Although the material holds pictures, none belong in the copy; transcribe exactly, and only, the lines from the one with "SOIL2 pin AO: A1 -> D4" through the end.

# # # # #

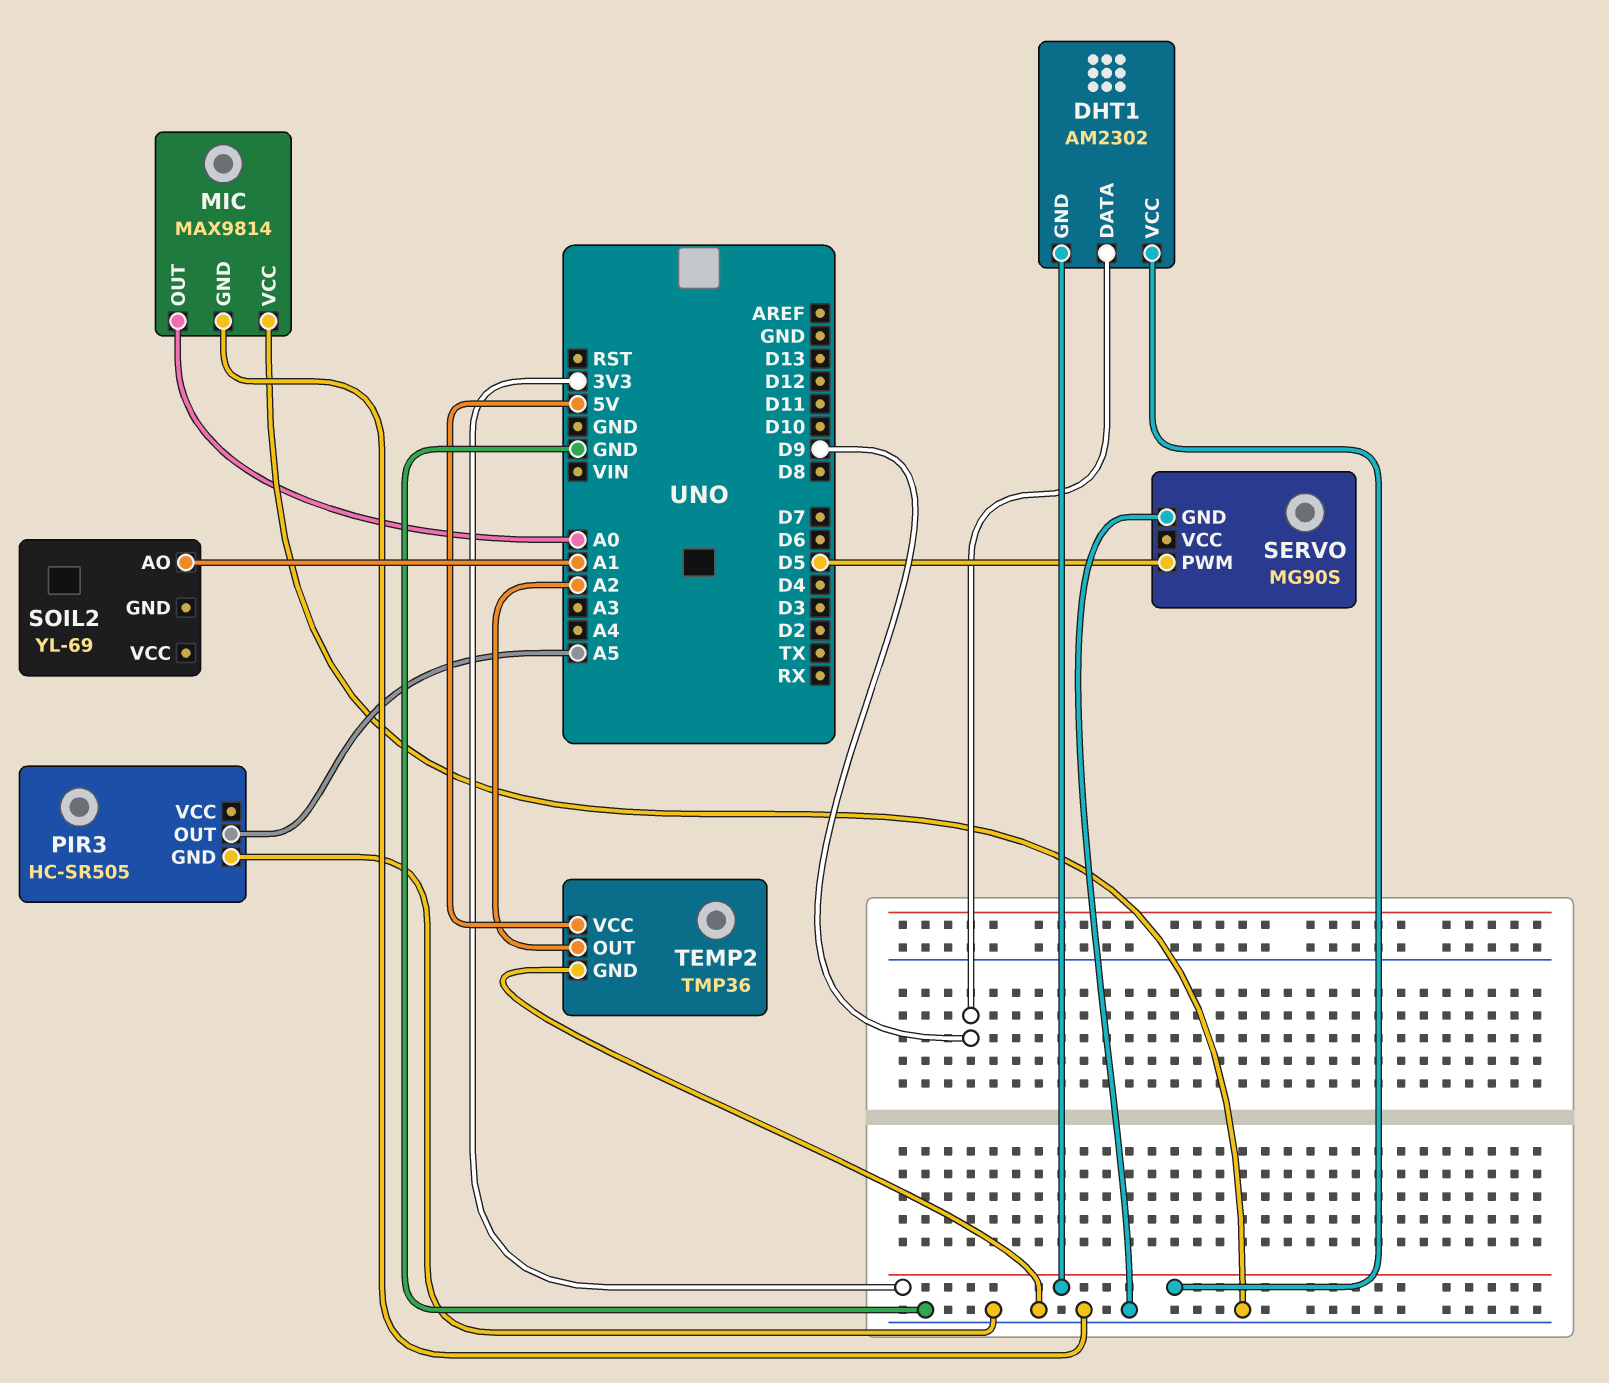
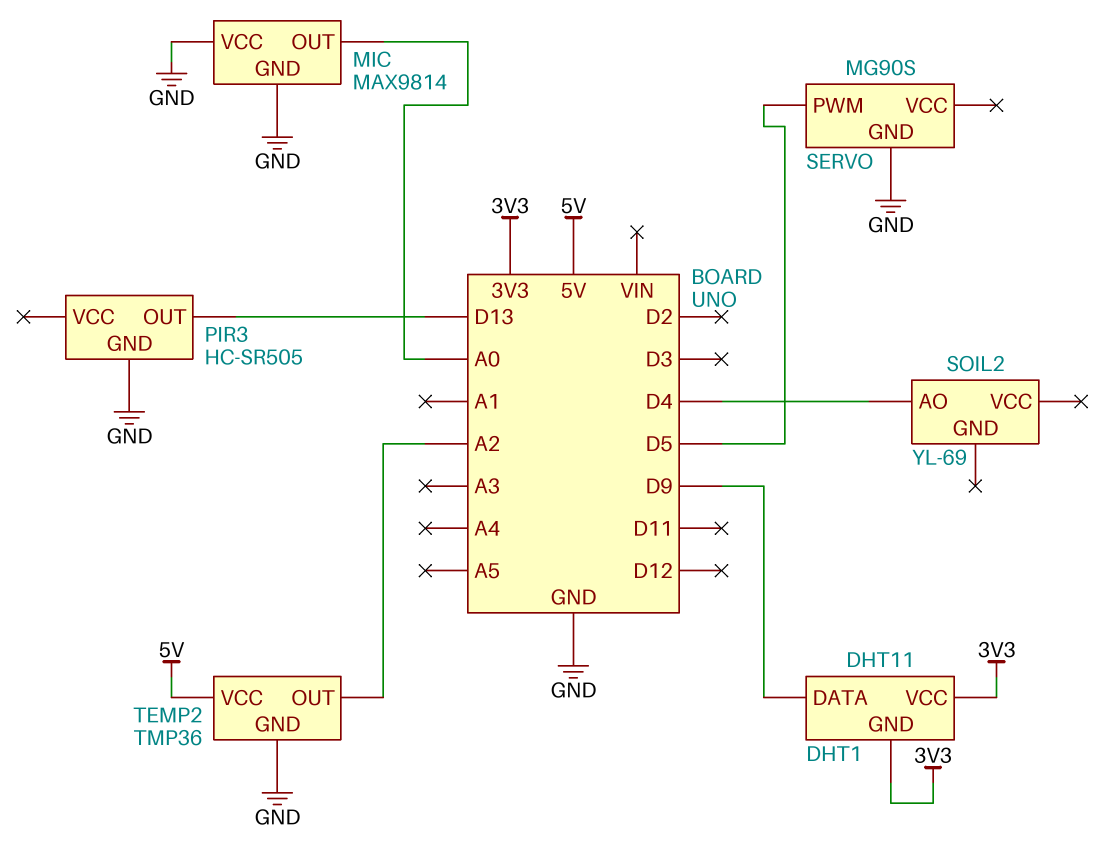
DHT1: AM2302 -> DHT11
PIR3 pin OUT: A5 -> D13
SOIL2 pin AO: A1 -> D4

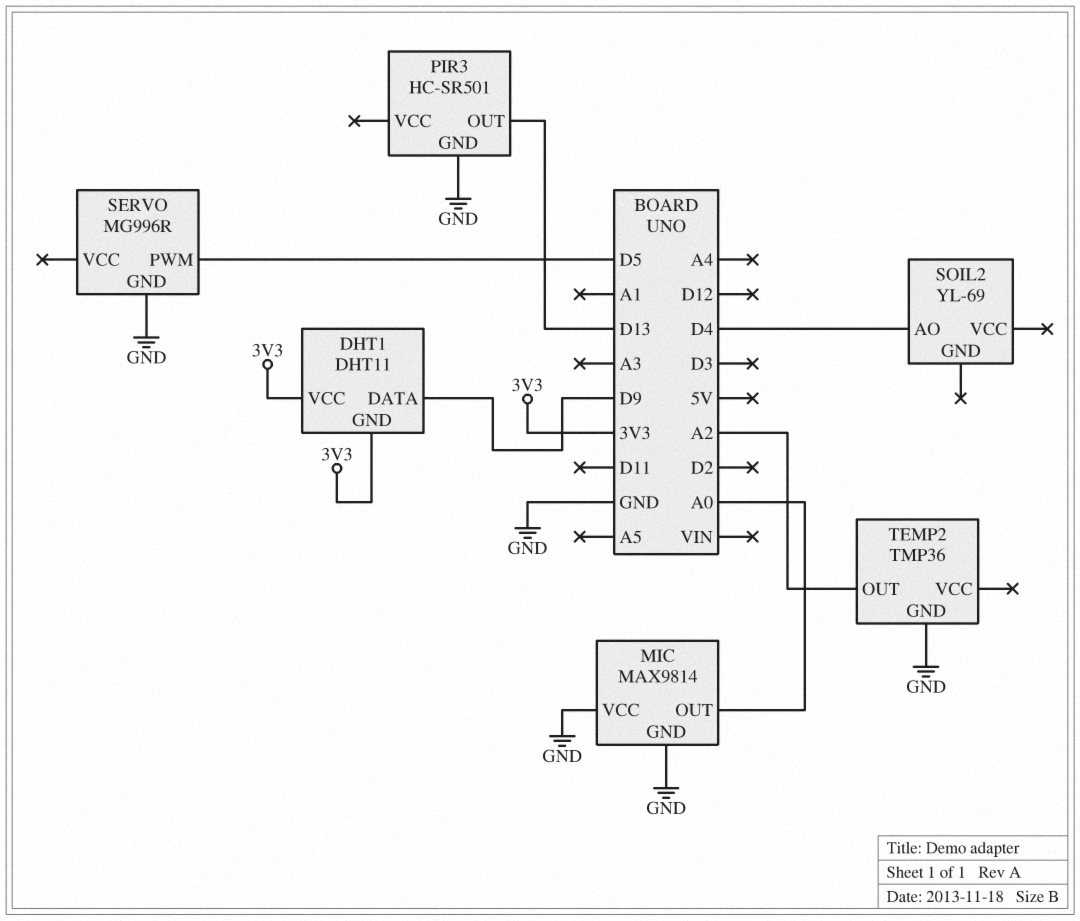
PIR3: HC-SR505 -> HC-SR501
SERVO: MG90S -> MG996R
TEMP2 pin VCC: 5V -> none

# # # # #

- Final answer
SOIL2 pin AO: A1 -> D4

PIR3: HC-SR505 -> HC-SR501
SERVO: MG90S -> MG996R
TEMP2 pin VCC: 5V -> none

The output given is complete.